[[ DATA TO USE open ]]

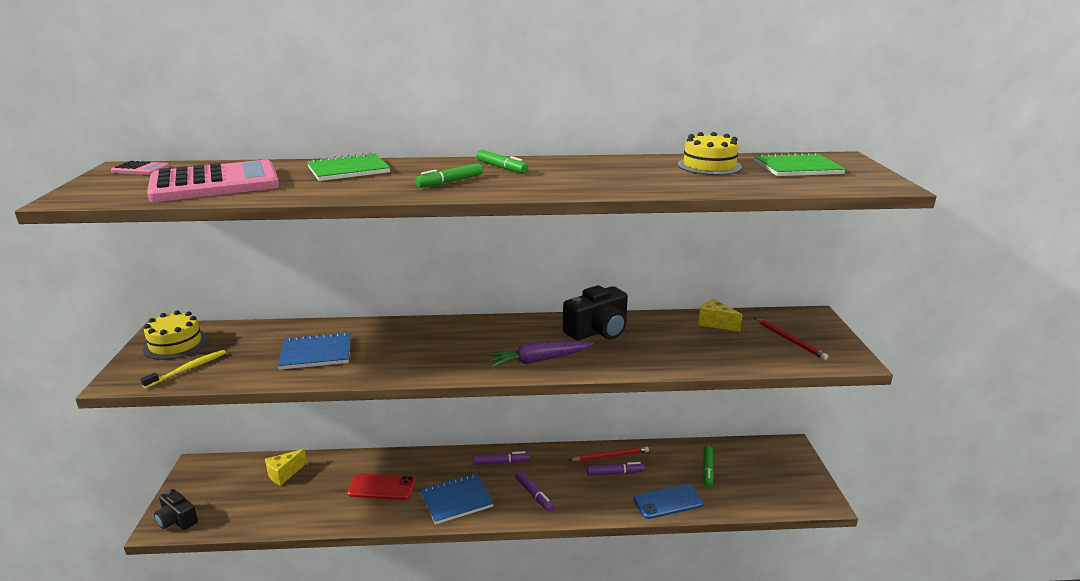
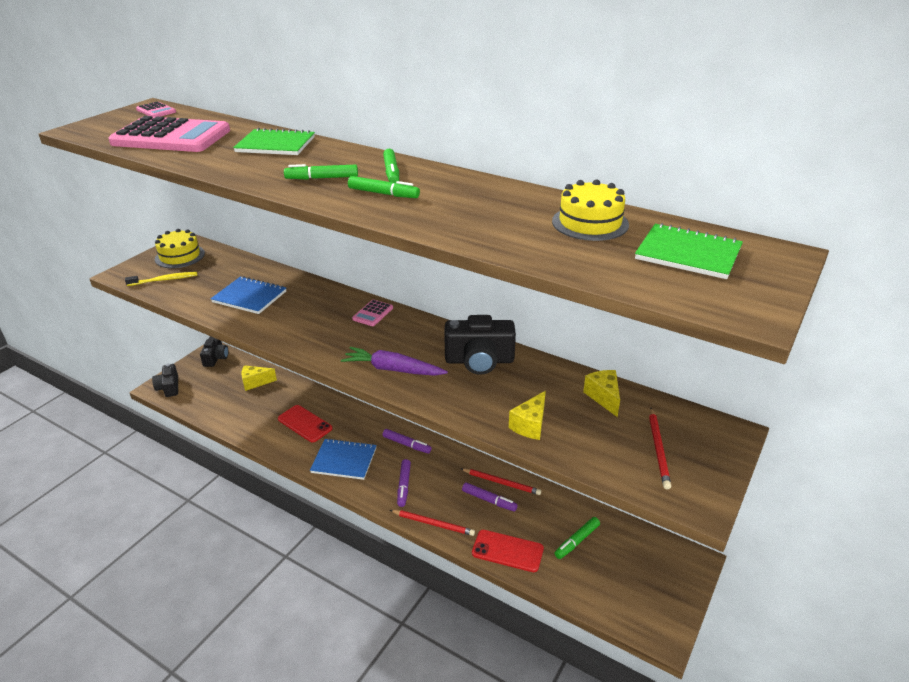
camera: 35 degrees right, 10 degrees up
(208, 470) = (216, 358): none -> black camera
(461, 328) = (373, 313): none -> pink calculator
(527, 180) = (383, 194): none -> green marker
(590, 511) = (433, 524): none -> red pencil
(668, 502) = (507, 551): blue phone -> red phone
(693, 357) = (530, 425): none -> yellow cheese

[[ DATA TO USE closed ]]

- TASK OBJECTIVE -
Please report the number of lines in the listing that include "camera", and add nothing to it.

- EXPECTED OUTPUT -
2